Can you copy out every one of the records below, reproducing each line word for word without changing anything?

##### Entries supplied

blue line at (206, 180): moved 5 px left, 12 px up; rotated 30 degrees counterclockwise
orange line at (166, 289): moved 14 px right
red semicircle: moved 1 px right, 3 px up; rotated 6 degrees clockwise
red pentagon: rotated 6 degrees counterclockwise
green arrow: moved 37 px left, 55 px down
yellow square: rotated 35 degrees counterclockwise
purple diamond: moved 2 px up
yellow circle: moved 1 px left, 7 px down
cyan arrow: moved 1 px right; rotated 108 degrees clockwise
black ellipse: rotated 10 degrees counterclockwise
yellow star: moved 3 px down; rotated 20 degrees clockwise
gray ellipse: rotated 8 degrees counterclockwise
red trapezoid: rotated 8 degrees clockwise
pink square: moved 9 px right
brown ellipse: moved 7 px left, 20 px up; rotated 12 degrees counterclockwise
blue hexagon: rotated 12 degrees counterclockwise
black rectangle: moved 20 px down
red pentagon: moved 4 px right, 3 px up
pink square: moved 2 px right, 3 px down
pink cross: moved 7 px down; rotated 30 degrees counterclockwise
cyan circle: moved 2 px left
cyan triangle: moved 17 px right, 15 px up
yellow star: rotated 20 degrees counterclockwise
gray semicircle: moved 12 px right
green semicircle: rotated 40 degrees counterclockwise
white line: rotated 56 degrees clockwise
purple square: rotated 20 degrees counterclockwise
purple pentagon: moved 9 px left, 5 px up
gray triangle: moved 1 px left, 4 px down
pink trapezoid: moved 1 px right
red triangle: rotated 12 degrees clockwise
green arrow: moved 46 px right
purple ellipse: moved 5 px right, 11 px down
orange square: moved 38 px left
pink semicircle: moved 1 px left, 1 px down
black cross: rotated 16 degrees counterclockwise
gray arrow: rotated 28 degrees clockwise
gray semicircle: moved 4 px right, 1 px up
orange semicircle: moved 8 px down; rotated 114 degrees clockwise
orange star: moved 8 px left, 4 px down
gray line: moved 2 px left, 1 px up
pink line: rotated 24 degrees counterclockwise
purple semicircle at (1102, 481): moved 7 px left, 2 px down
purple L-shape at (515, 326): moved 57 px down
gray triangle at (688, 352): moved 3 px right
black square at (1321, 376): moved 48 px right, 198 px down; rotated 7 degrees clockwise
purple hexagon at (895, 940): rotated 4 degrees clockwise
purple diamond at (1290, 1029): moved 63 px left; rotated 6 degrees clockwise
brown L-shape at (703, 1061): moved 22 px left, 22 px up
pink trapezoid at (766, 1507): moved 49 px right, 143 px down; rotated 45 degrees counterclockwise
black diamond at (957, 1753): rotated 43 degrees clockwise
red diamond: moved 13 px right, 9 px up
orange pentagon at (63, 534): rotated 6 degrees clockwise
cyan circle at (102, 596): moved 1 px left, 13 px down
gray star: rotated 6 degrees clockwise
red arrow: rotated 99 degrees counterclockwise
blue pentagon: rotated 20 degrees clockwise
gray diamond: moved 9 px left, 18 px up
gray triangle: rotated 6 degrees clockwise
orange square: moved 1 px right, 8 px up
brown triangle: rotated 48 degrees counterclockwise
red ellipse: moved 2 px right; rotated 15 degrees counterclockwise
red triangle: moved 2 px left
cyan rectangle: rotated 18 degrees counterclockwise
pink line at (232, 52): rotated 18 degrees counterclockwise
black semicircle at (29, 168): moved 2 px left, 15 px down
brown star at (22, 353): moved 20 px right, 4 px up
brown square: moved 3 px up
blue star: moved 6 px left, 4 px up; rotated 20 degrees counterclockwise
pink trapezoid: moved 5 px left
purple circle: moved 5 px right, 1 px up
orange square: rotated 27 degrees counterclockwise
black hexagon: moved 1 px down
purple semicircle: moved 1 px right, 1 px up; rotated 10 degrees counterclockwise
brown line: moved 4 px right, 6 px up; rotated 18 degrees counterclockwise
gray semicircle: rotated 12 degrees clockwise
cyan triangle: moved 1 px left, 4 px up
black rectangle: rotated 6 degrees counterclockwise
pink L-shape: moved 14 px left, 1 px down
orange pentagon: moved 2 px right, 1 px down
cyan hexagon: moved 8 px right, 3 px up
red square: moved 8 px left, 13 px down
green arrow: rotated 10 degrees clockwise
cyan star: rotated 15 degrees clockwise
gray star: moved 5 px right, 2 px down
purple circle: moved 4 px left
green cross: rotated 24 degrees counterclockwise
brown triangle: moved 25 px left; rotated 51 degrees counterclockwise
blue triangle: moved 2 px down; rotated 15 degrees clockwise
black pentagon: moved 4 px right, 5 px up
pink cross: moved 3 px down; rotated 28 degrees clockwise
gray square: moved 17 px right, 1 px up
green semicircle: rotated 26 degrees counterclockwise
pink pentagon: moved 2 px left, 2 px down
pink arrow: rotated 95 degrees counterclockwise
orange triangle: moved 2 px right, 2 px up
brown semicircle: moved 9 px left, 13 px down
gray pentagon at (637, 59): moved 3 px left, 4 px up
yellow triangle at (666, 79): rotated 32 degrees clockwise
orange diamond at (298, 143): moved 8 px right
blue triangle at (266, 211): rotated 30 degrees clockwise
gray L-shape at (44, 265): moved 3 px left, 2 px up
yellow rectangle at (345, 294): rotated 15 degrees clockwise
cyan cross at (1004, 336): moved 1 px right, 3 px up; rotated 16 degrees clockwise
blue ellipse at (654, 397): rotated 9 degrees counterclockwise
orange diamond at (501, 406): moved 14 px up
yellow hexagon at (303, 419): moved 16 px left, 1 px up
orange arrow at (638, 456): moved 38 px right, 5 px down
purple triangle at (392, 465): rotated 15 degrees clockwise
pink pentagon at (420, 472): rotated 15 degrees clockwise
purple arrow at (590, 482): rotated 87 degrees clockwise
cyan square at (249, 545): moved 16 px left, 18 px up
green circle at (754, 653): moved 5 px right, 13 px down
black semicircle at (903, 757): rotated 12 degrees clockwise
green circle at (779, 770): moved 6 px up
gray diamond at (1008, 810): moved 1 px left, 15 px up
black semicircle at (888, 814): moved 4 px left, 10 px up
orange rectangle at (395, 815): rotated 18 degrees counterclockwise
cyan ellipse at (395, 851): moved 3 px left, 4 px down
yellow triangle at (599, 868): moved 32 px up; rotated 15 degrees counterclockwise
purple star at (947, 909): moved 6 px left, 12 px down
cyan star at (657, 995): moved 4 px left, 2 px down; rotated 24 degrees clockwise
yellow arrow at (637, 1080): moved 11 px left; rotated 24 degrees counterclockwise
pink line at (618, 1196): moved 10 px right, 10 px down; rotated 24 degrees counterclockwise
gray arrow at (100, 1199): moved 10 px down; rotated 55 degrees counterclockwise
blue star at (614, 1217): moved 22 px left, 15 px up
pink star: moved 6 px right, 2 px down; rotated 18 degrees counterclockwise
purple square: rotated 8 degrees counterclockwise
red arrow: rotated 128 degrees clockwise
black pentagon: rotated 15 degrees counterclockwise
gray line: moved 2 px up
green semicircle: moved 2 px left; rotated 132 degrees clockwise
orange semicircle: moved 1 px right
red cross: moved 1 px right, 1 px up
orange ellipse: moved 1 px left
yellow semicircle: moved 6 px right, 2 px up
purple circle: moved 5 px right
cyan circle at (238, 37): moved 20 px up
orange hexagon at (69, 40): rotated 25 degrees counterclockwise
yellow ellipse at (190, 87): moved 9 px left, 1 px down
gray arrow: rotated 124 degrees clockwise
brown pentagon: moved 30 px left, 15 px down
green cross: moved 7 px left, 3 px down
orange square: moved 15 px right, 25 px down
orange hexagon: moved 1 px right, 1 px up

##########

> Response:
blue line at (206, 180): moved 5 px left, 12 px up; rotated 30 degrees counterclockwise
orange line at (166, 289): moved 14 px right
red semicircle: moved 1 px right, 3 px up; rotated 6 degrees clockwise
red pentagon: rotated 6 degrees counterclockwise
green arrow: moved 37 px left, 55 px down
yellow square: rotated 35 degrees counterclockwise
purple diamond: moved 2 px up
yellow circle: moved 1 px left, 7 px down
cyan arrow: moved 1 px right; rotated 108 degrees clockwise
black ellipse: rotated 10 degrees counterclockwise
yellow star: moved 3 px down; rotated 20 degrees clockwise
gray ellipse: rotated 8 degrees counterclockwise
red trapezoid: rotated 8 degrees clockwise
pink square: moved 9 px right
brown ellipse: moved 7 px left, 20 px up; rotated 12 degrees counterclockwise
blue hexagon: rotated 12 degrees counterclockwise
black rectangle: moved 20 px down
red pentagon: moved 4 px right, 3 px up
pink square: moved 2 px right, 3 px down
pink cross: moved 7 px down; rotated 30 degrees counterclockwise
cyan circle: moved 2 px left
cyan triangle: moved 17 px right, 15 px up
yellow star: rotated 20 degrees counterclockwise
gray semicircle: moved 12 px right
green semicircle: rotated 40 degrees counterclockwise
white line: rotated 56 degrees clockwise
purple square: rotated 20 degrees counterclockwise
purple pentagon: moved 9 px left, 5 px up
gray triangle: moved 1 px left, 4 px down
pink trapezoid: moved 1 px right
red triangle: rotated 12 degrees clockwise
green arrow: moved 46 px right
purple ellipse: moved 5 px right, 11 px down
orange square: moved 38 px left
pink semicircle: moved 1 px left, 1 px down
black cross: rotated 16 degrees counterclockwise
gray arrow: rotated 28 degrees clockwise
gray semicircle: moved 4 px right, 1 px up
orange semicircle: moved 8 px down; rotated 114 degrees clockwise
orange star: moved 8 px left, 4 px down
gray line: moved 2 px left, 1 px up
pink line: rotated 24 degrees counterclockwise
purple semicircle at (1102, 481): moved 7 px left, 2 px down
purple L-shape at (515, 326): moved 57 px down
gray triangle at (688, 352): moved 3 px right
black square at (1321, 376): moved 48 px right, 198 px down; rotated 7 degrees clockwise
purple hexagon at (895, 940): rotated 4 degrees clockwise
purple diamond at (1290, 1029): moved 63 px left; rotated 6 degrees clockwise
brown L-shape at (703, 1061): moved 22 px left, 22 px up
pink trapezoid at (766, 1507): moved 49 px right, 143 px down; rotated 45 degrees counterclockwise
black diamond at (957, 1753): rotated 43 degrees clockwise
red diamond: moved 13 px right, 9 px up
orange pentagon at (63, 534): rotated 6 degrees clockwise
cyan circle at (102, 596): moved 1 px left, 13 px down
gray star: rotated 6 degrees clockwise
red arrow: rotated 99 degrees counterclockwise
blue pentagon: rotated 20 degrees clockwise
gray diamond: moved 9 px left, 18 px up
gray triangle: rotated 6 degrees clockwise
orange square: moved 1 px right, 8 px up
brown triangle: rotated 48 degrees counterclockwise
red ellipse: moved 2 px right; rotated 15 degrees counterclockwise
red triangle: moved 2 px left
cyan rectangle: rotated 18 degrees counterclockwise
pink line at (232, 52): rotated 18 degrees counterclockwise
black semicircle at (29, 168): moved 2 px left, 15 px down
brown star at (22, 353): moved 20 px right, 4 px up
brown square: moved 3 px up
blue star: moved 6 px left, 4 px up; rotated 20 degrees counterclockwise
pink trapezoid: moved 5 px left
purple circle: moved 5 px right, 1 px up
orange square: rotated 27 degrees counterclockwise
black hexagon: moved 1 px down
purple semicircle: moved 1 px right, 1 px up; rotated 10 degrees counterclockwise
brown line: moved 4 px right, 6 px up; rotated 18 degrees counterclockwise
gray semicircle: rotated 12 degrees clockwise
cyan triangle: moved 1 px left, 4 px up
black rectangle: rotated 6 degrees counterclockwise
pink L-shape: moved 14 px left, 1 px down
orange pentagon: moved 2 px right, 1 px down
cyan hexagon: moved 8 px right, 3 px up
red square: moved 8 px left, 13 px down
green arrow: rotated 10 degrees clockwise
cyan star: rotated 15 degrees clockwise
gray star: moved 5 px right, 2 px down
purple circle: moved 4 px left
green cross: rotated 24 degrees counterclockwise
brown triangle: moved 25 px left; rotated 51 degrees counterclockwise
blue triangle: moved 2 px down; rotated 15 degrees clockwise
black pentagon: moved 4 px right, 5 px up
pink cross: moved 3 px down; rotated 28 degrees clockwise
gray square: moved 17 px right, 1 px up
green semicircle: rotated 26 degrees counterclockwise
pink pentagon: moved 2 px left, 2 px down
pink arrow: rotated 95 degrees counterclockwise
orange triangle: moved 2 px right, 2 px up
brown semicircle: moved 9 px left, 13 px down
gray pentagon at (637, 59): moved 3 px left, 4 px up
yellow triangle at (666, 79): rotated 32 degrees clockwise
orange diamond at (298, 143): moved 8 px right
blue triangle at (266, 211): rotated 30 degrees clockwise
gray L-shape at (44, 265): moved 3 px left, 2 px up
yellow rectangle at (345, 294): rotated 15 degrees clockwise
cyan cross at (1004, 336): moved 1 px right, 3 px up; rotated 16 degrees clockwise
blue ellipse at (654, 397): rotated 9 degrees counterclockwise
orange diamond at (501, 406): moved 14 px up
yellow hexagon at (303, 419): moved 16 px left, 1 px up
orange arrow at (638, 456): moved 38 px right, 5 px down
purple triangle at (392, 465): rotated 15 degrees clockwise
pink pentagon at (420, 472): rotated 15 degrees clockwise
purple arrow at (590, 482): rotated 87 degrees clockwise
cyan square at (249, 545): moved 16 px left, 18 px up
green circle at (754, 653): moved 5 px right, 13 px down
black semicircle at (903, 757): rotated 12 degrees clockwise
green circle at (779, 770): moved 6 px up
gray diamond at (1008, 810): moved 1 px left, 15 px up
black semicircle at (888, 814): moved 4 px left, 10 px up
orange rectangle at (395, 815): rotated 18 degrees counterclockwise
cyan ellipse at (395, 851): moved 3 px left, 4 px down
yellow triangle at (599, 868): moved 32 px up; rotated 15 degrees counterclockwise
purple star at (947, 909): moved 6 px left, 12 px down
cyan star at (657, 995): moved 4 px left, 2 px down; rotated 24 degrees clockwise
yellow arrow at (637, 1080): moved 11 px left; rotated 24 degrees counterclockwise
pink line at (618, 1196): moved 10 px right, 10 px down; rotated 24 degrees counterclockwise
gray arrow at (100, 1199): moved 10 px down; rotated 55 degrees counterclockwise
blue star at (614, 1217): moved 22 px left, 15 px up
pink star: moved 6 px right, 2 px down; rotated 18 degrees counterclockwise
purple square: rotated 8 degrees counterclockwise
red arrow: rotated 128 degrees clockwise
black pentagon: rotated 15 degrees counterclockwise
gray line: moved 2 px up
green semicircle: moved 2 px left; rotated 132 degrees clockwise
orange semicircle: moved 1 px right
red cross: moved 1 px right, 1 px up
orange ellipse: moved 1 px left
yellow semicircle: moved 6 px right, 2 px up
purple circle: moved 5 px right
cyan circle at (238, 37): moved 20 px up
orange hexagon at (69, 40): rotated 25 degrees counterclockwise
yellow ellipse at (190, 87): moved 9 px left, 1 px down
gray arrow: rotated 124 degrees clockwise
brown pentagon: moved 30 px left, 15 px down
green cross: moved 7 px left, 3 px down
orange square: moved 15 px right, 25 px down
orange hexagon: moved 1 px right, 1 px up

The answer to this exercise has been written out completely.